- _Work required_:
In the data below, reproduce everything exactly except the images.

- _Given entries_:
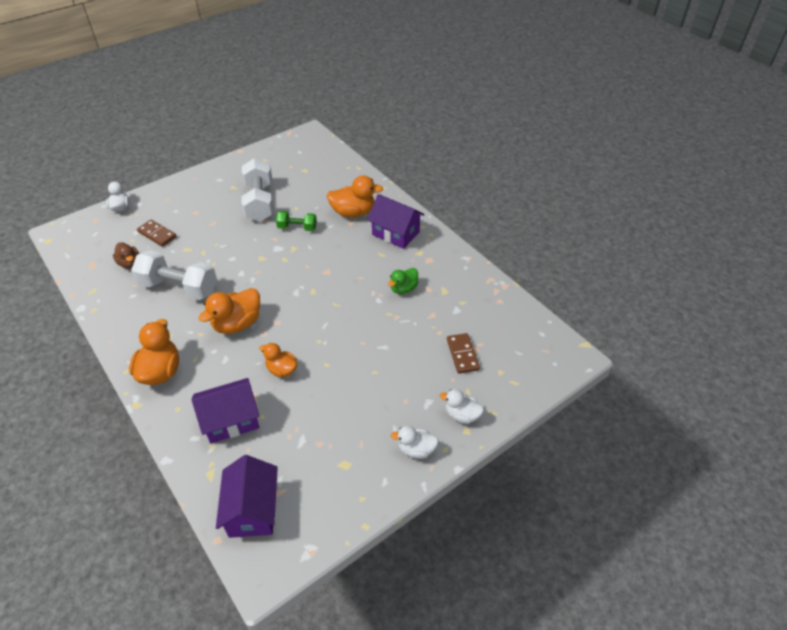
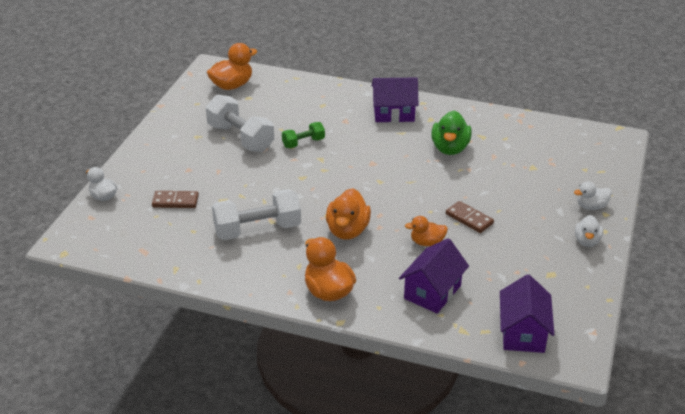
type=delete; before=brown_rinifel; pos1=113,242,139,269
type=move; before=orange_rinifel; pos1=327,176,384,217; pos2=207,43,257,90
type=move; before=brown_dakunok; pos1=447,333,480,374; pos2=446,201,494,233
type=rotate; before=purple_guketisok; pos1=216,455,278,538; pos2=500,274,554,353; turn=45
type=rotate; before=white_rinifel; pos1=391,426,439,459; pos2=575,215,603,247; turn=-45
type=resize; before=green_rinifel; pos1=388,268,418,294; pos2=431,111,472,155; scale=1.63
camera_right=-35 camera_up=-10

- _Response to the exercise_:
type=delete; before=brown_rinifel; pos1=113,242,139,269
type=move; before=orange_rinifel; pos1=327,176,384,217; pos2=207,43,257,90
type=move; before=brown_dakunok; pos1=447,333,480,374; pos2=446,201,494,233
type=rotate; before=purple_guketisok; pos1=216,455,278,538; pos2=500,274,554,353; turn=45
type=rotate; before=white_rinifel; pos1=391,426,439,459; pos2=575,215,603,247; turn=-45
type=resize; before=green_rinifel; pos1=388,268,418,294; pos2=431,111,472,155; scale=1.63
camera_right=-35 camera_up=-10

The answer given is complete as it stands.